# [ABOUT THIS TASK]
Return exactly the lines below, starting with the one that has "none -> brown cone A12 level 1" and going on through the one that has "none -> pink brick A4:C4 level 1".

# [EXTRACTED INFORMATION]
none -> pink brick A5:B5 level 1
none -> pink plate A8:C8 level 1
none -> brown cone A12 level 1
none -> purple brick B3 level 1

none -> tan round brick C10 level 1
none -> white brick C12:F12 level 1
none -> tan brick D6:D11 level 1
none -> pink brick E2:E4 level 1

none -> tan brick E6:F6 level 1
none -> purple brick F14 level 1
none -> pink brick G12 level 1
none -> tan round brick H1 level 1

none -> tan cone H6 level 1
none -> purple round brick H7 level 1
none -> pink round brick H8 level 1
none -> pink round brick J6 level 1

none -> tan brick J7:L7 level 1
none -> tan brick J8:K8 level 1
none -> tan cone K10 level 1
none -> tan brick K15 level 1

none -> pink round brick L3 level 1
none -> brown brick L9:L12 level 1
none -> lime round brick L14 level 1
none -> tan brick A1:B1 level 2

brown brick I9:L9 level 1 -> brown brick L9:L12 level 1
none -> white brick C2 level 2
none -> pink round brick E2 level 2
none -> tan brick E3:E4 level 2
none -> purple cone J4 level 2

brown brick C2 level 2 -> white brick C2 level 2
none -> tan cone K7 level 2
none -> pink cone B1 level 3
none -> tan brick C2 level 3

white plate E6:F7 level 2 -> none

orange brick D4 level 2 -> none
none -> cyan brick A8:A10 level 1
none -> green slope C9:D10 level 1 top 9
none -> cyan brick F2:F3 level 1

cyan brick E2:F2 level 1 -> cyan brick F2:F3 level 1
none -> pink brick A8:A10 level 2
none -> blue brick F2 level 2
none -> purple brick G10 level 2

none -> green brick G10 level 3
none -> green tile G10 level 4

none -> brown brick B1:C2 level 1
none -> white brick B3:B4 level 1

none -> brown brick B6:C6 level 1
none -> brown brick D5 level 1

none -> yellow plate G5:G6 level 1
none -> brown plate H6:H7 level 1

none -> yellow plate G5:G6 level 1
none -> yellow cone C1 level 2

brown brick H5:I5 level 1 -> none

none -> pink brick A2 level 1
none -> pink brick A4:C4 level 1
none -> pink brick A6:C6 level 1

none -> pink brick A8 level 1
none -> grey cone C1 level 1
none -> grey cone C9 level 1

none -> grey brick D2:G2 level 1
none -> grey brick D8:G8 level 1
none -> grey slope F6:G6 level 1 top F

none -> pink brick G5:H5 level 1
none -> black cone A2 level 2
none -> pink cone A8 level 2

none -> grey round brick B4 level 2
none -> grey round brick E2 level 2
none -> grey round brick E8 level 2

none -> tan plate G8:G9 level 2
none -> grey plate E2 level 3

# [WRITTEN SOLUTION]
none -> brown cone A12 level 1
none -> purple brick B3 level 1

none -> tan round brick C10 level 1
none -> white brick C12:F12 level 1
none -> tan brick D6:D11 level 1
none -> pink brick E2:E4 level 1

none -> tan brick E6:F6 level 1
none -> purple brick F14 level 1
none -> pink brick G12 level 1
none -> tan round brick H1 level 1

none -> tan cone H6 level 1
none -> purple round brick H7 level 1
none -> pink round brick H8 level 1
none -> pink round brick J6 level 1

none -> tan brick J7:L7 level 1
none -> tan brick J8:K8 level 1
none -> tan cone K10 level 1
none -> tan brick K15 level 1

none -> pink round brick L3 level 1
none -> brown brick L9:L12 level 1
none -> lime round brick L14 level 1
none -> tan brick A1:B1 level 2

brown brick I9:L9 level 1 -> brown brick L9:L12 level 1
none -> white brick C2 level 2
none -> pink round brick E2 level 2
none -> tan brick E3:E4 level 2
none -> purple cone J4 level 2

brown brick C2 level 2 -> white brick C2 level 2
none -> tan cone K7 level 2
none -> pink cone B1 level 3
none -> tan brick C2 level 3

white plate E6:F7 level 2 -> none

orange brick D4 level 2 -> none
none -> cyan brick A8:A10 level 1
none -> green slope C9:D10 level 1 top 9
none -> cyan brick F2:F3 level 1

cyan brick E2:F2 level 1 -> cyan brick F2:F3 level 1
none -> pink brick A8:A10 level 2
none -> blue brick F2 level 2
none -> purple brick G10 level 2

none -> green brick G10 level 3
none -> green tile G10 level 4

none -> brown brick B1:C2 level 1
none -> white brick B3:B4 level 1

none -> brown brick B6:C6 level 1
none -> brown brick D5 level 1

none -> yellow plate G5:G6 level 1
none -> brown plate H6:H7 level 1

none -> yellow plate G5:G6 level 1
none -> yellow cone C1 level 2

brown brick H5:I5 level 1 -> none

none -> pink brick A2 level 1
none -> pink brick A4:C4 level 1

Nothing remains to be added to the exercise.